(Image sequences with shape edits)

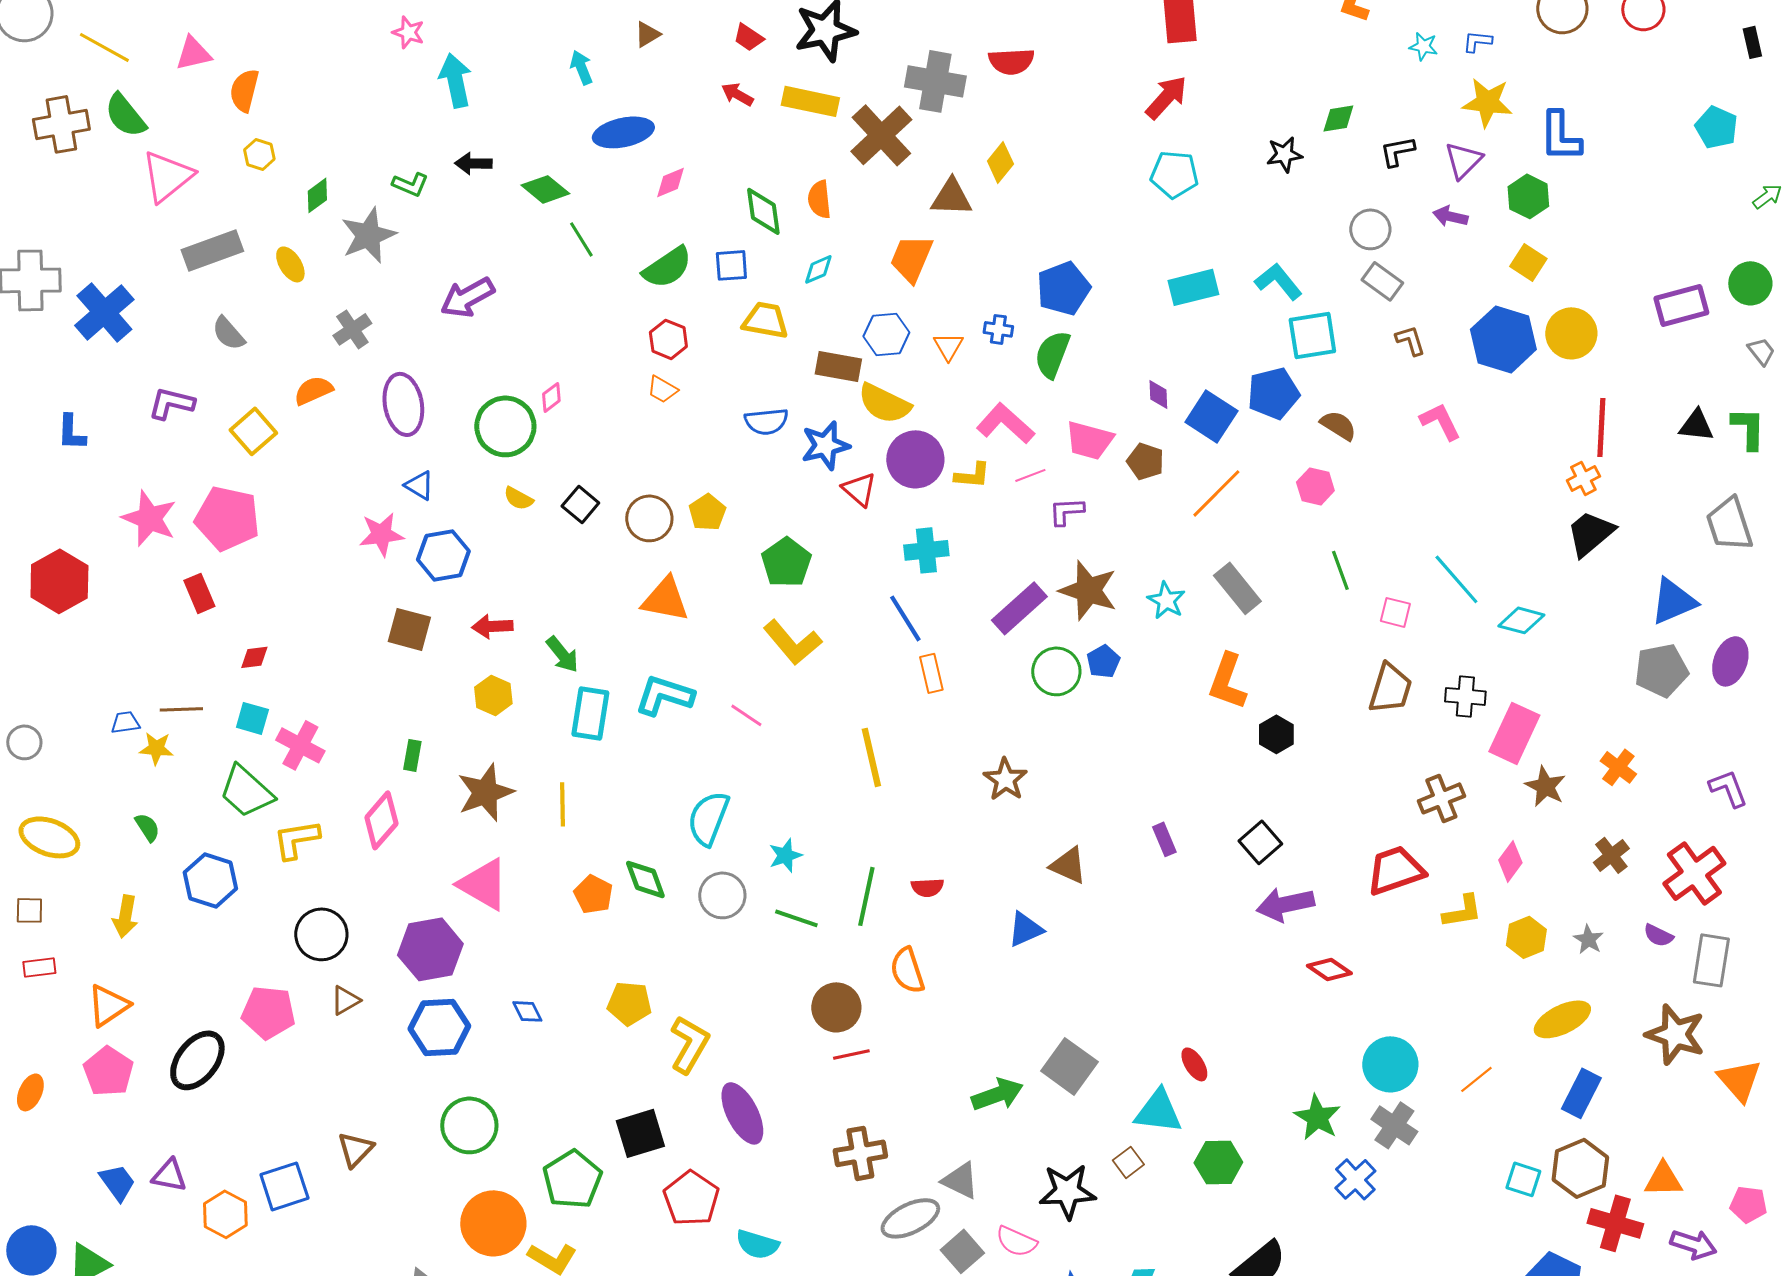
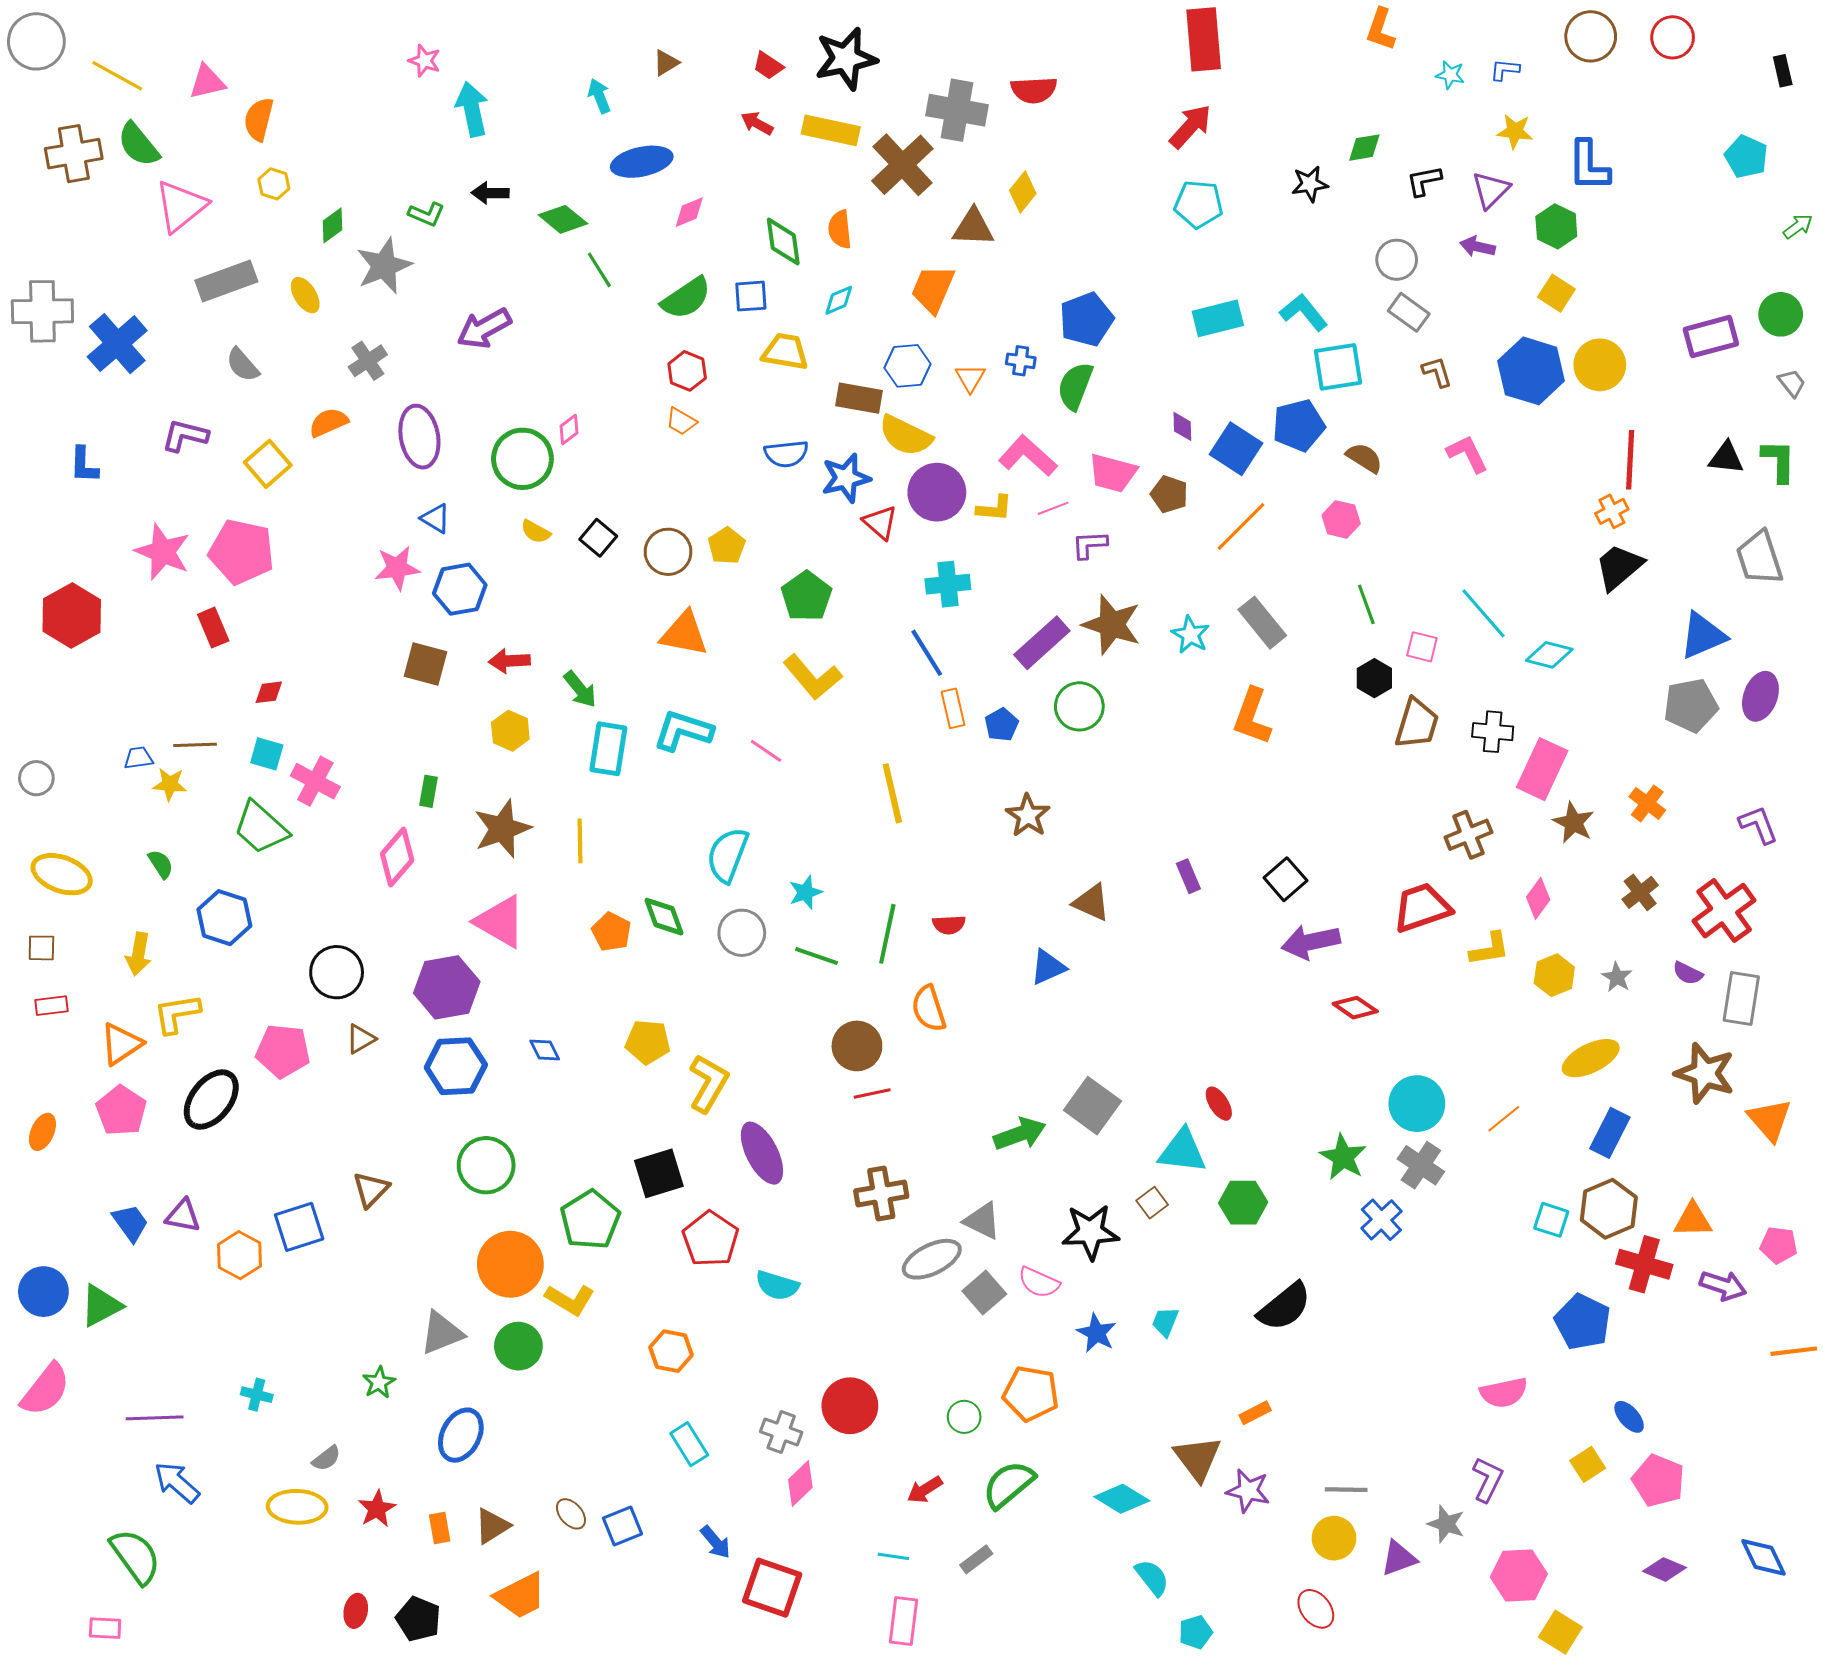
yellow star: (1487, 102) -> (1515, 131), size x0.7
blue pentagon: (1103, 661) -> (1002, 725), moved
black hexagon: (1276, 734) -> (1374, 678), moved
yellow L-shape: (296, 839) -> (177, 1014), moved

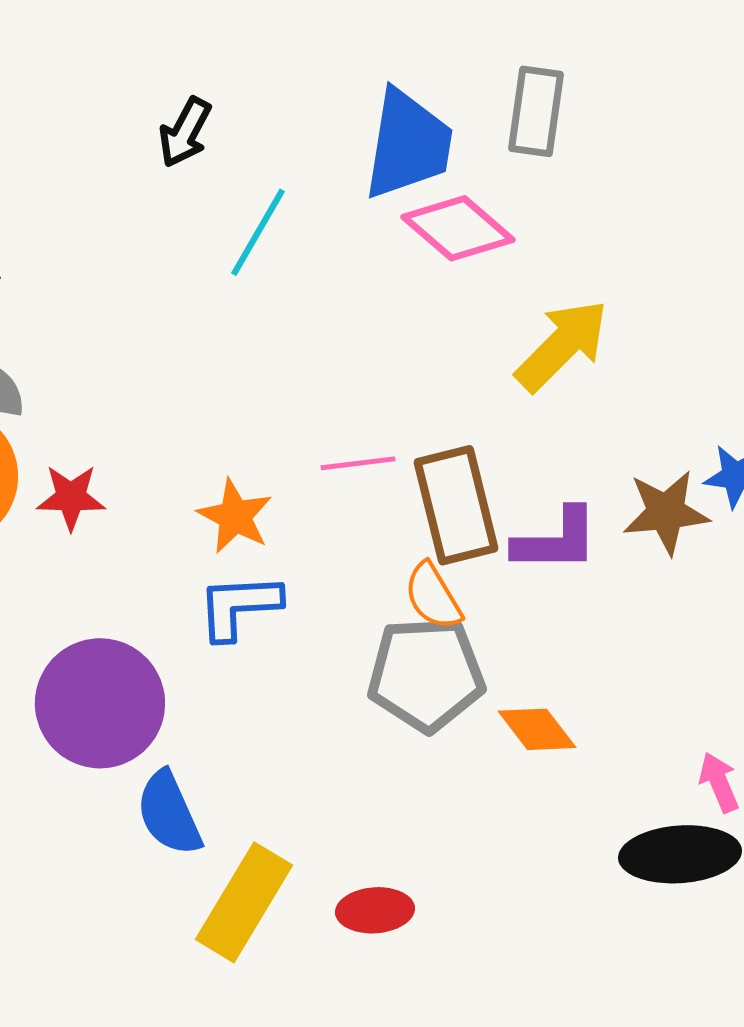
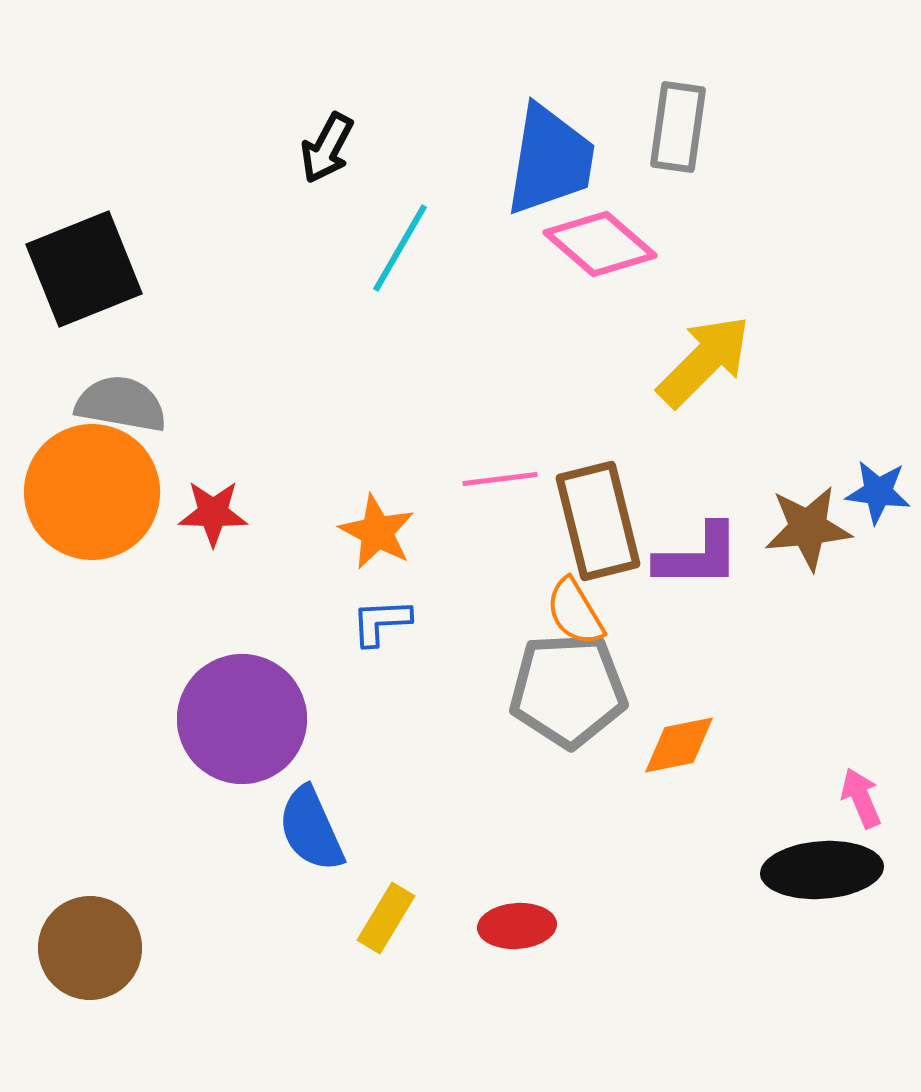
blue L-shape: (239, 606) -> (381, 622), size x0.7
orange diamond: (537, 729) -> (679, 745), turned -64
yellow rectangle: (244, 902) -> (386, 918), size x0.6

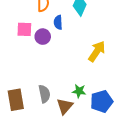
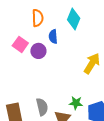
pink square: (24, 29) -> (20, 44), turned 35

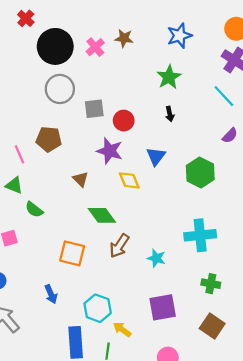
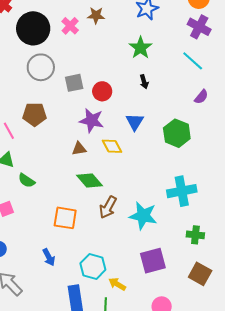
brown triangle: (81, 179) -> (79, 149), moved, turned -49
cyan star: (156, 258) -> (143, 216), size x1.6

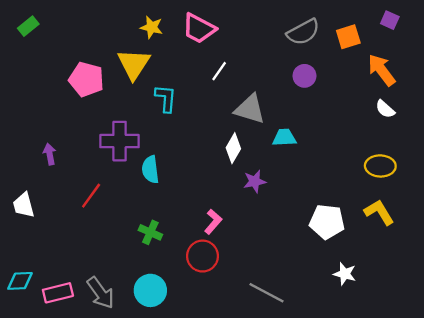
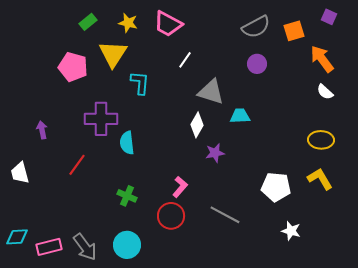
green rectangle: (28, 26) -> (88, 22), moved
gray line: (267, 293) -> (225, 215), moved

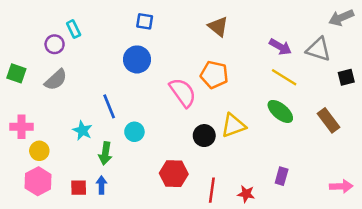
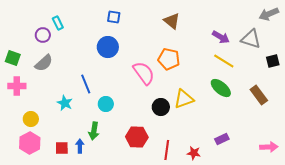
pink cross: (22, 127) -> (17, 86), moved
green arrow: (105, 153) -> (94, 131), moved
purple rectangle: (282, 176) -> (222, 139), turned 48

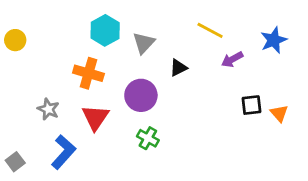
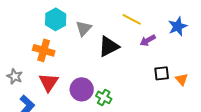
black triangle: (178, 68) -> (109, 46), size x1.6
purple circle: (141, 95) -> (82, 89), moved
green cross: (148, 138) -> (104, 97), moved

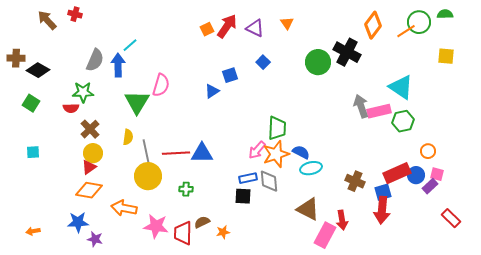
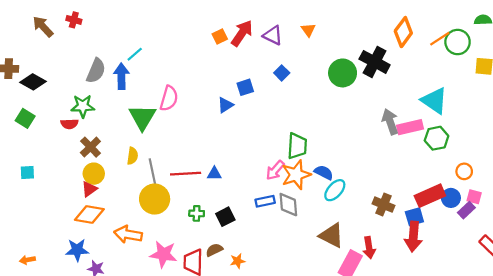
green circle: (419, 22) -> (458, 42), moved
blue triangle: (202, 153) -> (214, 174), size x0.6
cyan ellipse: (311, 168) -> (335, 190), turned -35
black square: (243, 196) -> (225, 217), moved, turned -30

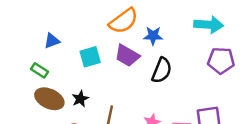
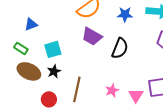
blue star: (153, 36) -> (125, 14), moved
cyan square: (90, 57) -> (53, 49), moved

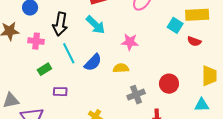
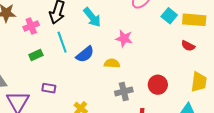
cyan square: (175, 25) -> (169, 16), moved
pink cross: (36, 41) -> (31, 26), turned -35
purple rectangle: (60, 92) -> (49, 88), moved

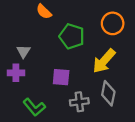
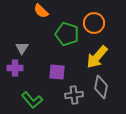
orange circle: (113, 23) -> (94, 23), moved

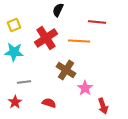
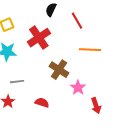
red line: (97, 22) -> (77, 21), moved, turned 54
orange line: (79, 41) -> (90, 50), moved

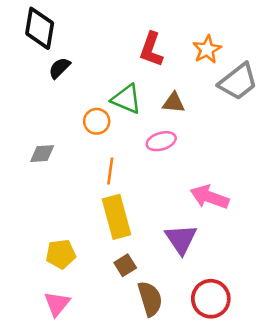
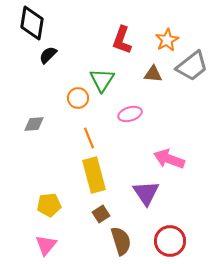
green triangle: (126, 99) -> (102, 80), turned 40
brown triangle: (174, 103) -> (153, 74), moved
orange line: (110, 171) -> (89, 138), turned -30

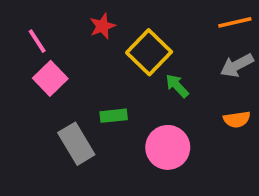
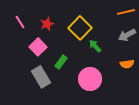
red star: (102, 26) -> (47, 24), moved
pink square: (50, 78) -> (38, 47), moved
green rectangle: (114, 116) -> (61, 62), turned -48

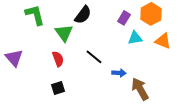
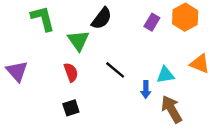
cyan triangle: (135, 38) -> (165, 75), moved
orange triangle: (163, 41) -> (200, 64), moved
blue arrow: (119, 73) -> (146, 90), turned 88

_TASK DETAILS_
If a line in the entries includes the word "green", copy that line out.

_ANSWER TO THIS EXERCISE_
green rectangle: (28, 26) -> (88, 22), moved
green arrow: (105, 153) -> (94, 131), moved
green cross: (148, 138) -> (104, 97), moved
green circle: (419, 22) -> (458, 42), moved
green triangle: (126, 99) -> (102, 80), turned 40
green rectangle: (114, 116) -> (61, 62), turned -48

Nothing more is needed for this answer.